*Listed entries:*
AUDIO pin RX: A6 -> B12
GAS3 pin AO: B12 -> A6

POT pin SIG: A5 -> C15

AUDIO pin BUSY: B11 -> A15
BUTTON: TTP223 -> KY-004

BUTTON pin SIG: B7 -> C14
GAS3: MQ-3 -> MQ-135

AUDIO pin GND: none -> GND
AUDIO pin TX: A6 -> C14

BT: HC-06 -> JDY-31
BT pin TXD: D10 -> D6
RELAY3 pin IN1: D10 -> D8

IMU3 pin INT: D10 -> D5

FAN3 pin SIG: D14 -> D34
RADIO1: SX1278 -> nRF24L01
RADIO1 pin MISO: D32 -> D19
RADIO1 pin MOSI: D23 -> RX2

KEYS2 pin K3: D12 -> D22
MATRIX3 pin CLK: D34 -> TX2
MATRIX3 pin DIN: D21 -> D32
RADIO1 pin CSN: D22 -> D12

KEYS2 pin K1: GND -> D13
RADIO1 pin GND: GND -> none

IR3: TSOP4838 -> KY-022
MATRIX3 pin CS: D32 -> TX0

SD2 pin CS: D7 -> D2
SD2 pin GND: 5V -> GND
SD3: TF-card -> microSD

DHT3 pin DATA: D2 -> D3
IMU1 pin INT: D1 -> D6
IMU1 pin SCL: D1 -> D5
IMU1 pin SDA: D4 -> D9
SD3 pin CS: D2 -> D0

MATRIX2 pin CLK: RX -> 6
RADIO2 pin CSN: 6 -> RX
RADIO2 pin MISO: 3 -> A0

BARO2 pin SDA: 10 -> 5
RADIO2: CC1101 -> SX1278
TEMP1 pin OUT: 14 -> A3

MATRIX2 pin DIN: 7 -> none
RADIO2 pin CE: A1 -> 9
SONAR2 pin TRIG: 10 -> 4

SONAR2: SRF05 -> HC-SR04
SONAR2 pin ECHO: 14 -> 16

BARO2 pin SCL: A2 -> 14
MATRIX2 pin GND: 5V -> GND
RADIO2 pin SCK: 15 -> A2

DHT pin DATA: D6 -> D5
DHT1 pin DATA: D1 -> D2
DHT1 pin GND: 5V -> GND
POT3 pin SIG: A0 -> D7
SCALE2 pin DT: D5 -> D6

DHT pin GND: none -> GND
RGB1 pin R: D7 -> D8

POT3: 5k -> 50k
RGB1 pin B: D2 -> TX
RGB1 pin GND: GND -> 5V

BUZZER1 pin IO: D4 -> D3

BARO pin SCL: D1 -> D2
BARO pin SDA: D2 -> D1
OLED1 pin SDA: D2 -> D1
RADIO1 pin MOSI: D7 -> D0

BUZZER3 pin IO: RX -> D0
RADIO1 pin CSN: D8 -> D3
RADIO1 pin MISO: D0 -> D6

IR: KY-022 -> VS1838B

*Assignment:* Output the first line of the entries above and every line after it, exactly as written, ending with the line that contains "RADIO1 pin MISO: D32 -> D19".

*Finished task:*
AUDIO pin RX: A6 -> B12
GAS3 pin AO: B12 -> A6

POT pin SIG: A5 -> C15

AUDIO pin BUSY: B11 -> A15
BUTTON: TTP223 -> KY-004

BUTTON pin SIG: B7 -> C14
GAS3: MQ-3 -> MQ-135

AUDIO pin GND: none -> GND
AUDIO pin TX: A6 -> C14

BT: HC-06 -> JDY-31
BT pin TXD: D10 -> D6
RELAY3 pin IN1: D10 -> D8

IMU3 pin INT: D10 -> D5

FAN3 pin SIG: D14 -> D34
RADIO1: SX1278 -> nRF24L01
RADIO1 pin MISO: D32 -> D19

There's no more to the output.